**Problem:** From the records that follow, copy every line in which "black" appears.

(Records from a data source)
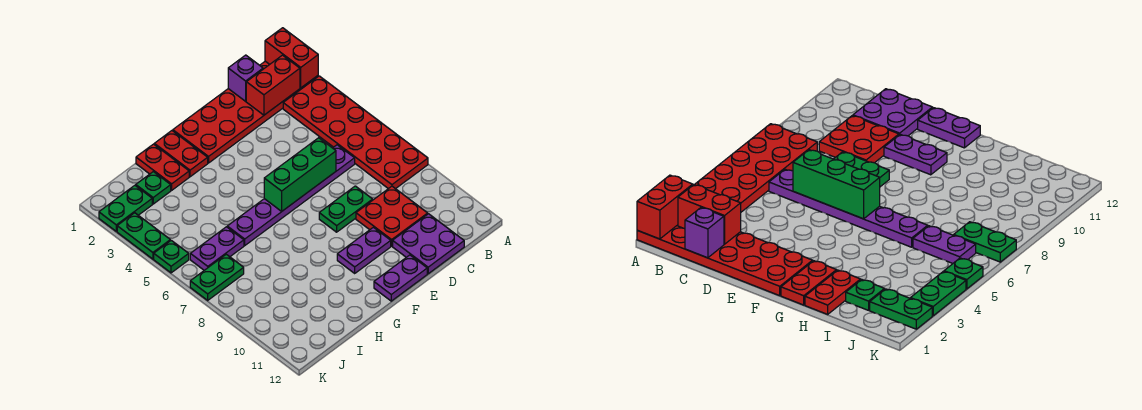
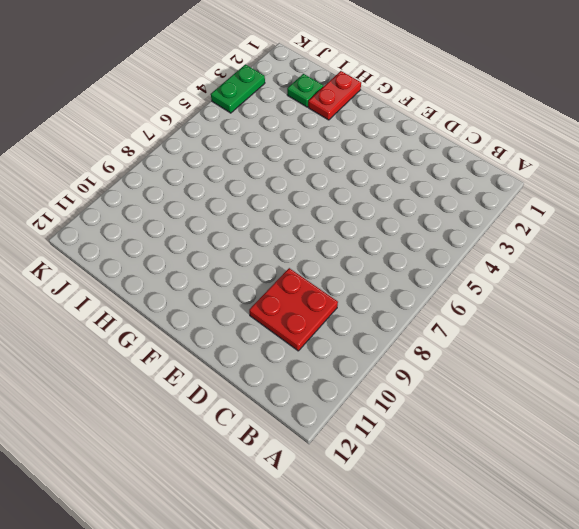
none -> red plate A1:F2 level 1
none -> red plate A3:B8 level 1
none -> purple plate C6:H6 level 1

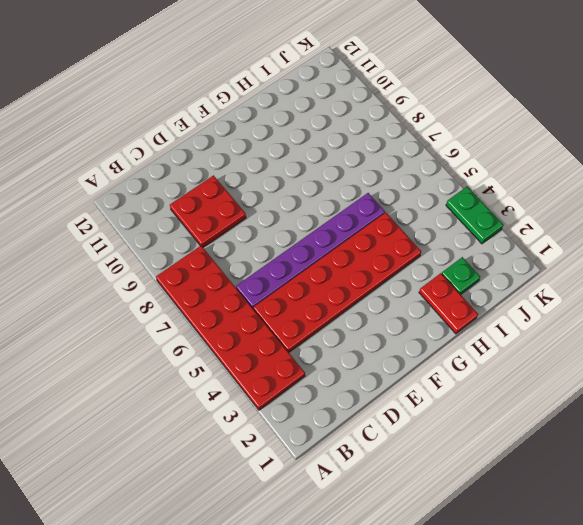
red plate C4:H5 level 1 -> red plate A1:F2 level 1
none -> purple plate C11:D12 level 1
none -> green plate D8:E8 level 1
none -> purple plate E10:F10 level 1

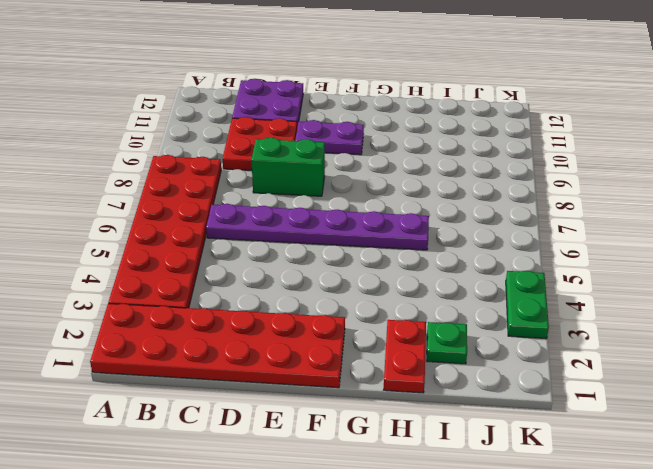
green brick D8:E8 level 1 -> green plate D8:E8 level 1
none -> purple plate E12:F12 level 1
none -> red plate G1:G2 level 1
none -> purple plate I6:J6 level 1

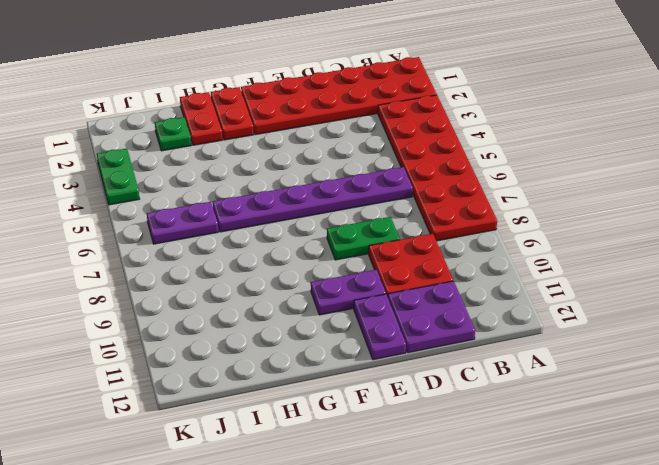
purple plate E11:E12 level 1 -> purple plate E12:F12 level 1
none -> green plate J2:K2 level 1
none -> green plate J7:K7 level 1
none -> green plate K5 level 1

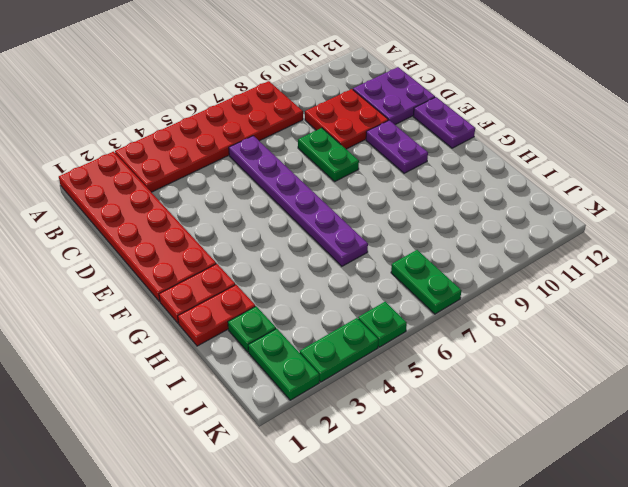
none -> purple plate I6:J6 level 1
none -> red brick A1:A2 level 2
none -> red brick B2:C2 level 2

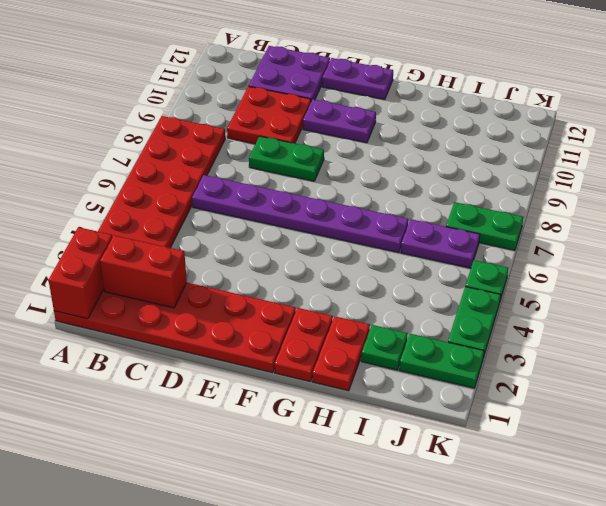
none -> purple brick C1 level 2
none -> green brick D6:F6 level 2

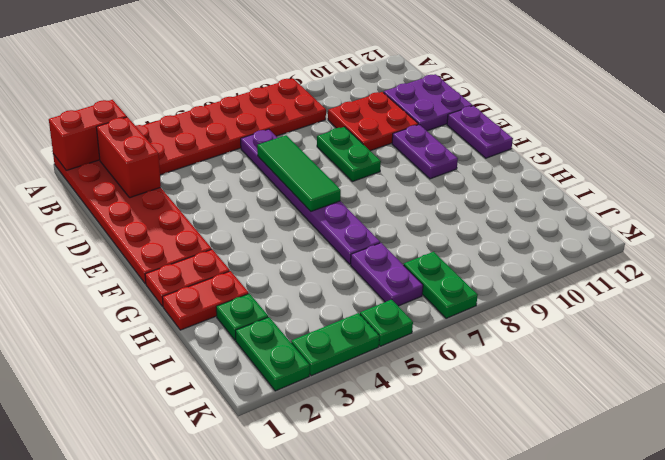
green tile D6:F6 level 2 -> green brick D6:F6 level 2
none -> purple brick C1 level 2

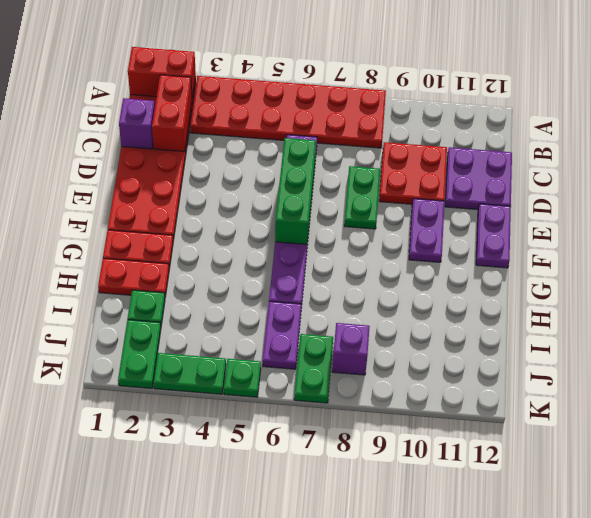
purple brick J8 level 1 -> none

---

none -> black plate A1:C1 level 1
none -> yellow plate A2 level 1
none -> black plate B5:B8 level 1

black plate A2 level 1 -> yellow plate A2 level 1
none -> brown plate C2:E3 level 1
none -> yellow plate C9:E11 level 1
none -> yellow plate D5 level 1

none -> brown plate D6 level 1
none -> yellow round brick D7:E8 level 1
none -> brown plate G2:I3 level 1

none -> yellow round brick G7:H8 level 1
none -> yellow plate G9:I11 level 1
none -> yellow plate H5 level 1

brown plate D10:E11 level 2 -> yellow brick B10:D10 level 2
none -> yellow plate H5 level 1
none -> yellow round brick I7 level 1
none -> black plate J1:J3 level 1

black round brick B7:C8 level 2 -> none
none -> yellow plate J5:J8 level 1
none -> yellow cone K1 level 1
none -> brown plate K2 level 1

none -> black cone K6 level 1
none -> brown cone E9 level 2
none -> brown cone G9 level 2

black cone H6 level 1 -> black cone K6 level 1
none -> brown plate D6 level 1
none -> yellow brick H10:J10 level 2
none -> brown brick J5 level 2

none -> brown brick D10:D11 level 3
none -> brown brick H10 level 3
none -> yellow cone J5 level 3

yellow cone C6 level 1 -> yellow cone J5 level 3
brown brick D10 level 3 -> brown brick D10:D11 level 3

**Solution to this exercise:**
none -> black plate A1:C1 level 1
none -> black plate B5:B8 level 1
black plate A2 level 1 -> yellow plate A2 level 1
none -> black plate J1:J3 level 1
black round brick B7:C8 level 2 -> none
none -> black cone K6 level 1
black cone H6 level 1 -> black cone K6 level 1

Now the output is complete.